● **What you have to do**
Your response to the data below should hold nothing except the lines from the one containing "none -> yellow tile A1 level 2" down to the one containing "none -> tan plate I3:L4 level 1", reproduced exactly and without pictures.
** Data to process follows **
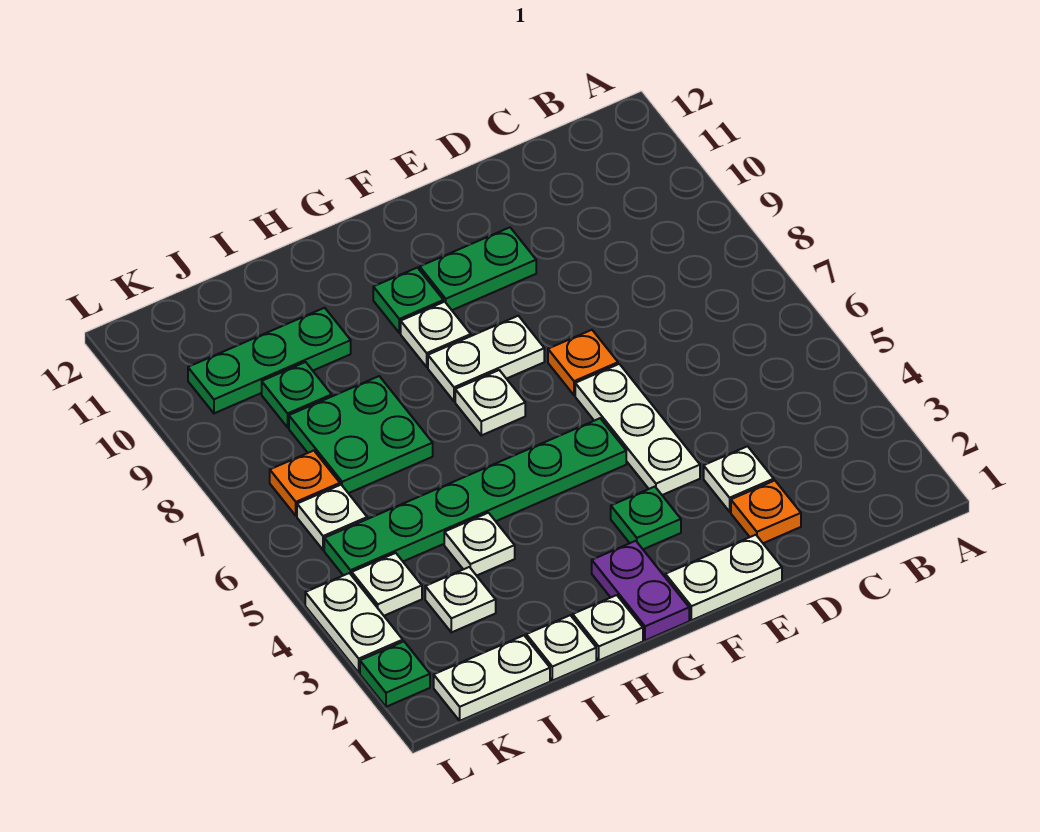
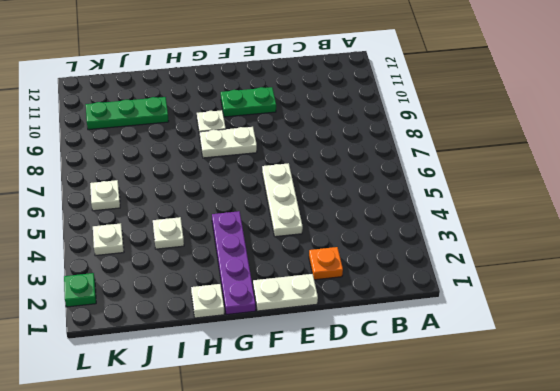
purple plate G1:G4 level 1 -> purple plate G1:G2 level 1
none -> white plate D3 level 1
none -> orange plate E7 level 1
none -> green plate F3 level 1

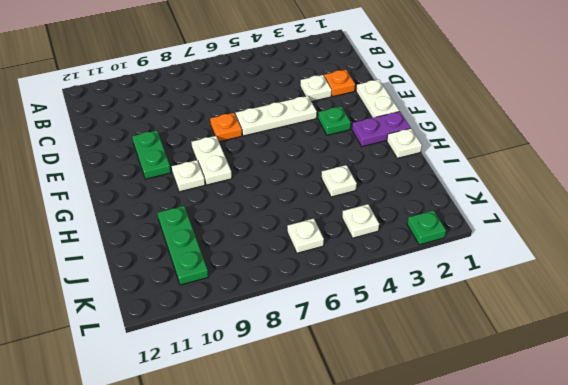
none -> green plate F5:K5 level 1
none -> white plate G7 level 1
none -> green plate G10 level 1

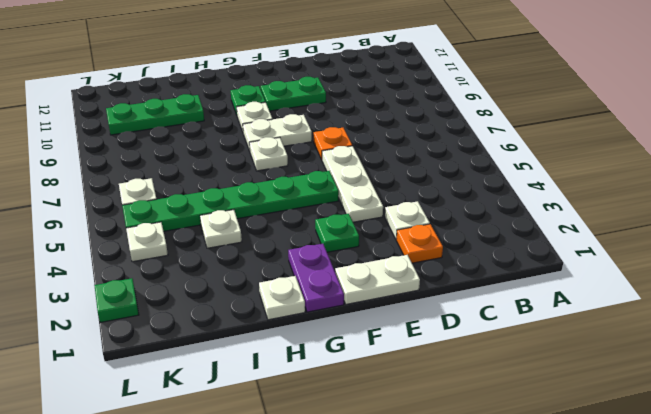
none -> white plate I1 level 1
none -> green plate I7:J8 level 1
none -> white plate J1:K1 level 1

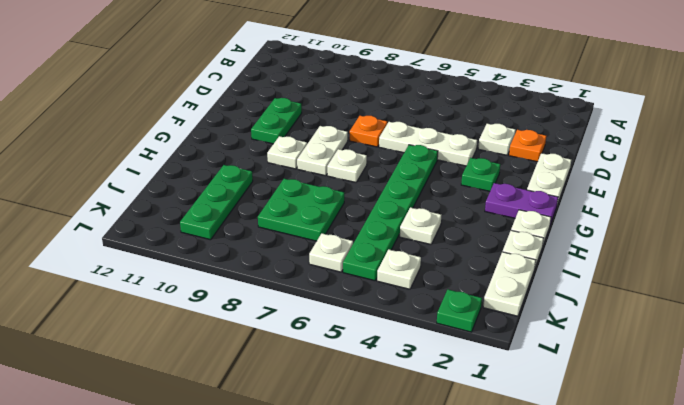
none -> green plate G10 level 1
none -> white plate J3 level 1
none -> green plate J9 level 1

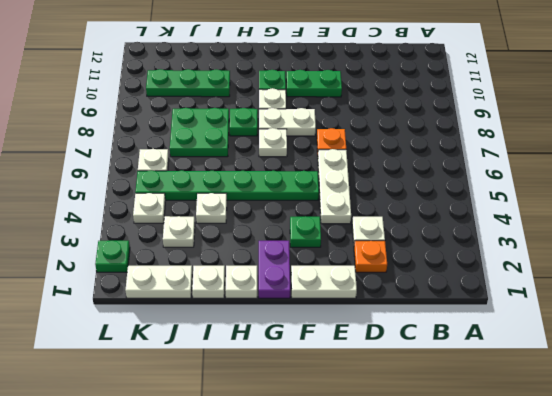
green plate H8 level 1 -> green plate J9 level 1
none -> orange plate K7 level 1
none -> white plate L3:L4 level 1

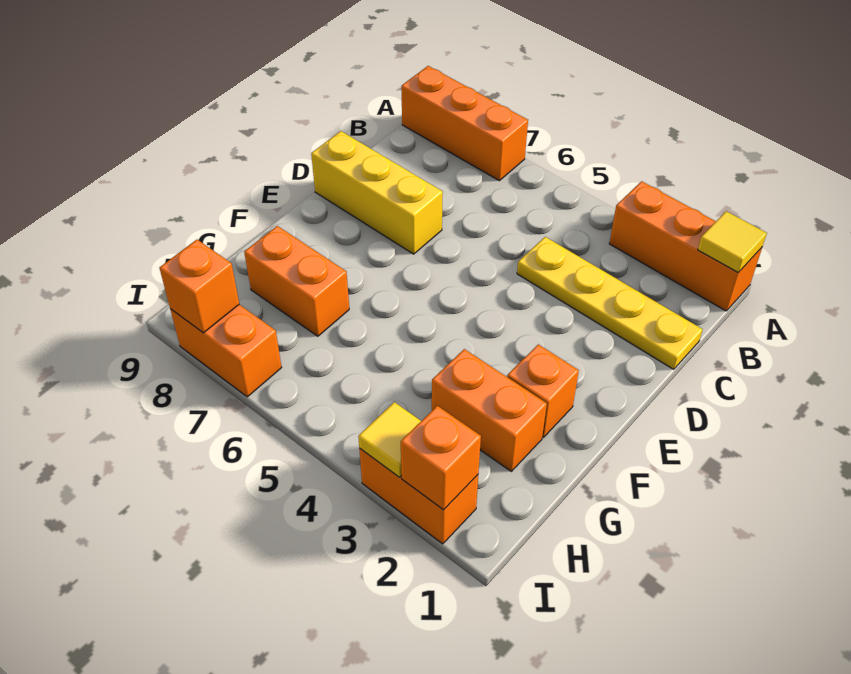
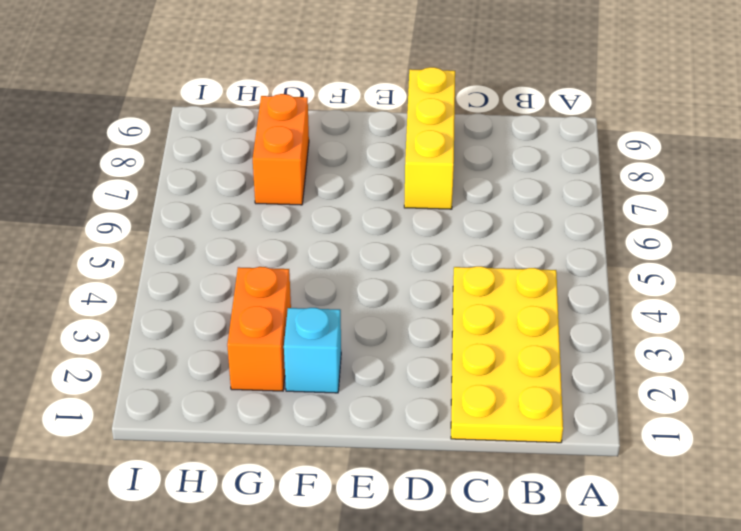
yellow plate B1:C4 level 1 -> yellow plate C1:C4 level 1
cyan brick F2 level 1 -> orange brick F2 level 1
none -> orange brick A1:A3 level 1
none -> orange brick A7:A9 level 1
none -> orange brick I2:I3 level 1

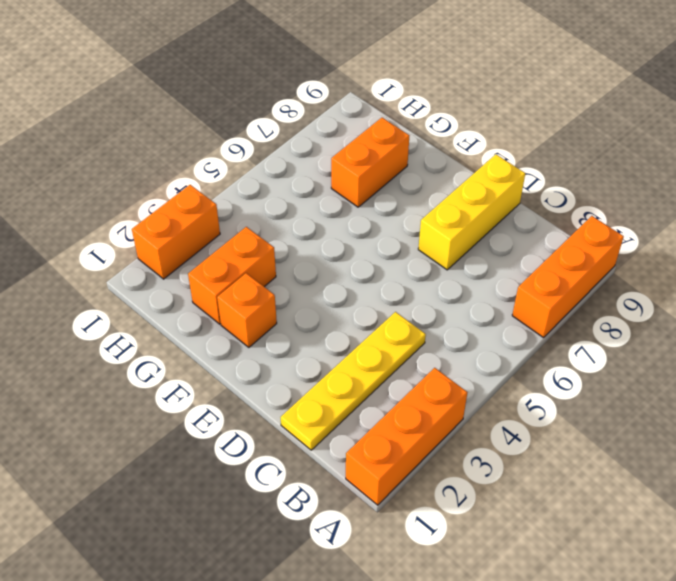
none -> orange brick I7:I8 level 1
none -> yellow tile A1 level 2
none -> orange brick I2 level 2

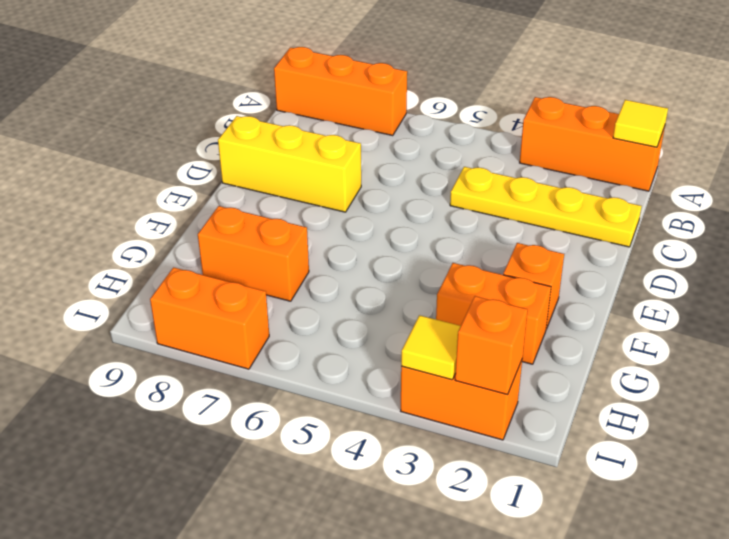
none -> orange brick I8 level 2

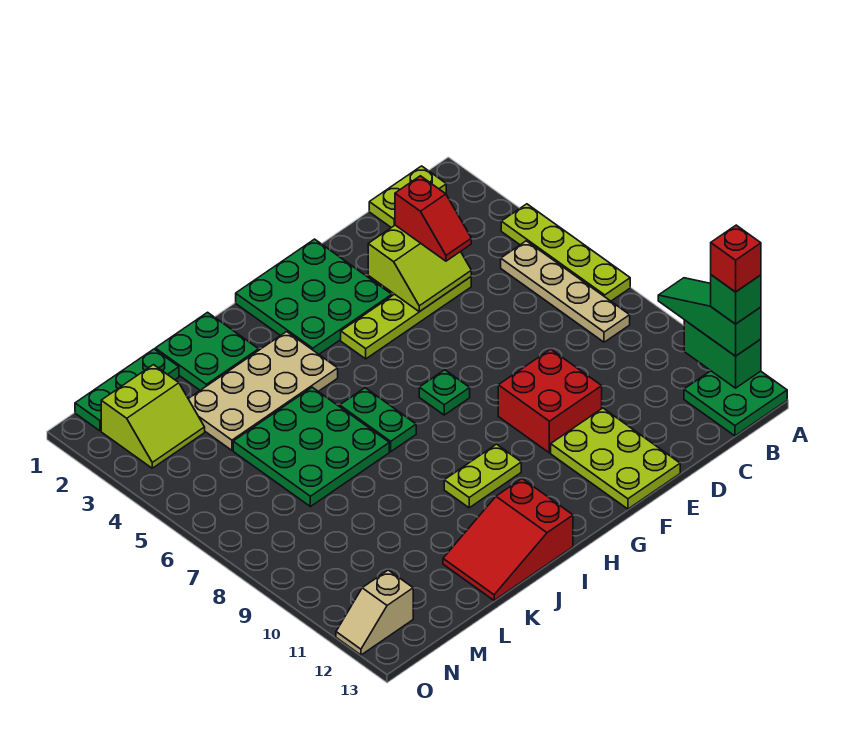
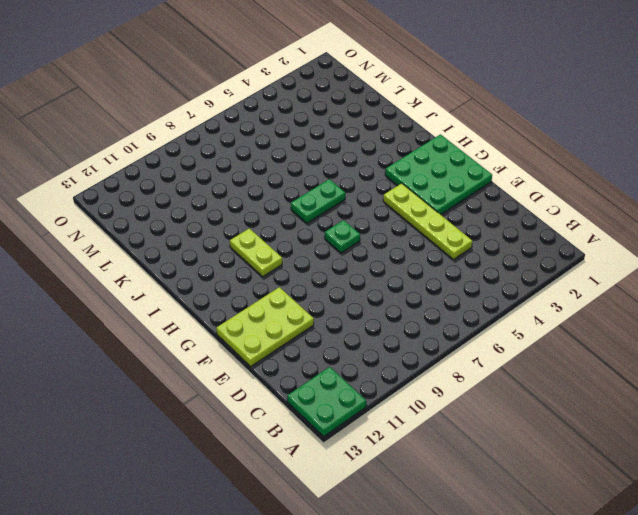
none -> lime plate A4:A7 level 1
none -> lime plate B1:C1 level 1
none -> tan plate B5:B8 level 1

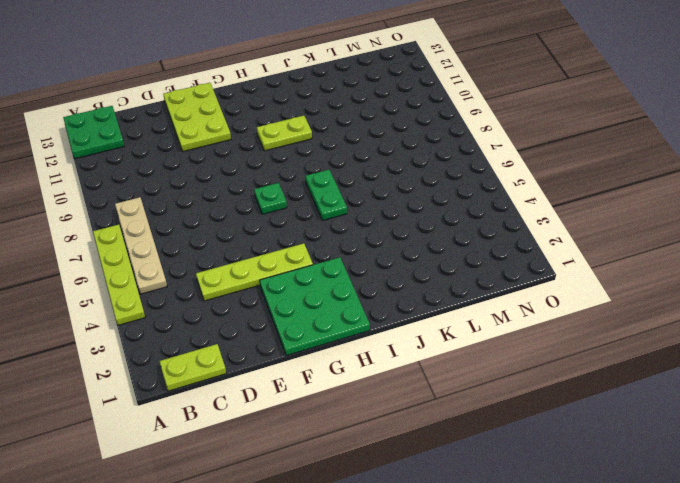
none -> red brick E9:F10 level 1
none -> tan plate I3:L4 level 1
none -> red slope I12:K13 level 1 top I

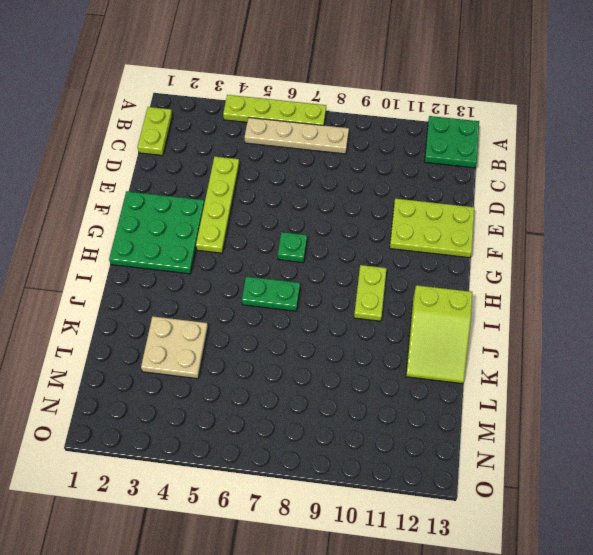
lime slope I12:K13 level 1 top I -> red slope I12:K13 level 1 top I
tan plate K3:L4 level 1 -> tan plate I3:L4 level 1
none -> red brick E9:F10 level 1
none -> green plate J1:K2 level 1
none -> green plate J5:L7 level 1

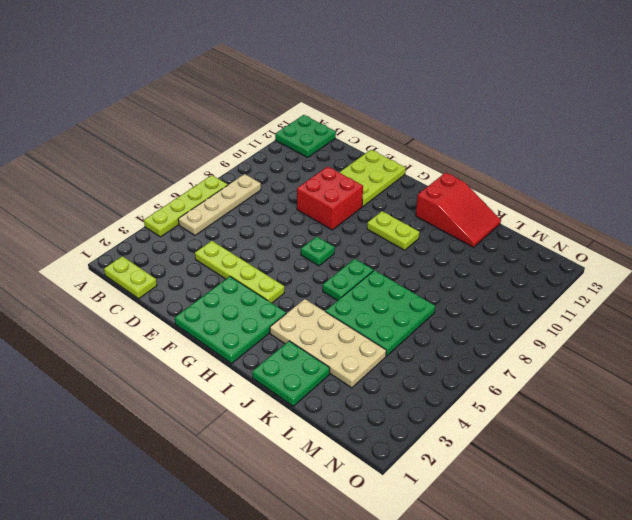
none -> green plate L1:N1 level 1
none -> lime slope M2:N3 level 1 top 2
none -> tan slope N12:O12 level 1 top N

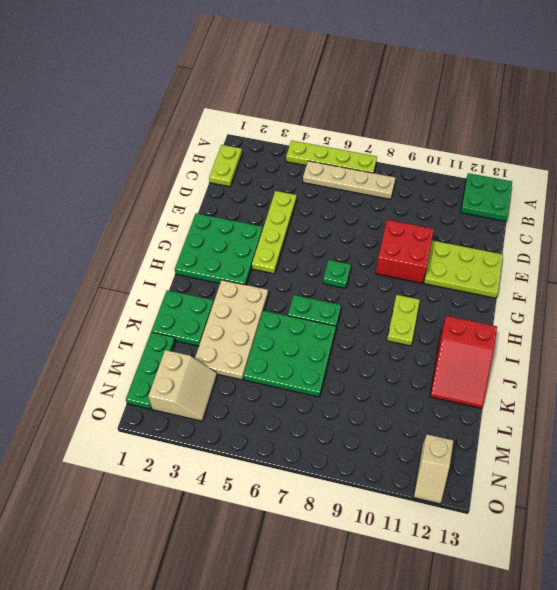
tan slope M2:N3 level 1 top 2 -> lime slope M2:N3 level 1 top 2
none -> green brick A11:A12 level 2
none -> lime slope D3:E4 level 2 top 3
none -> green slope A10:A12 level 3 top 12

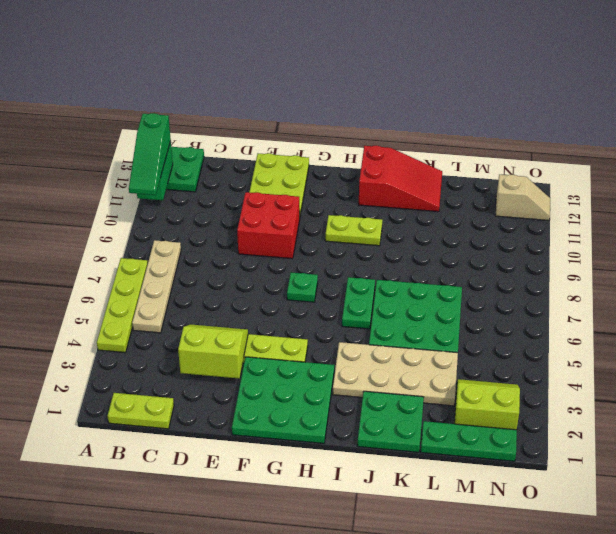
none -> red slope D3:D4 level 3 top 3
none -> green brick A12 level 4
none -> red brick A12 level 5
** End of Data to process **
● **Task response**
none -> yellow tile A1 level 2
none -> orange brick I2 level 2

none -> orange brick I8 level 2

none -> lime plate A4:A7 level 1
none -> lime plate B1:C1 level 1
none -> tan plate B5:B8 level 1

none -> red brick E9:F10 level 1
none -> tan plate I3:L4 level 1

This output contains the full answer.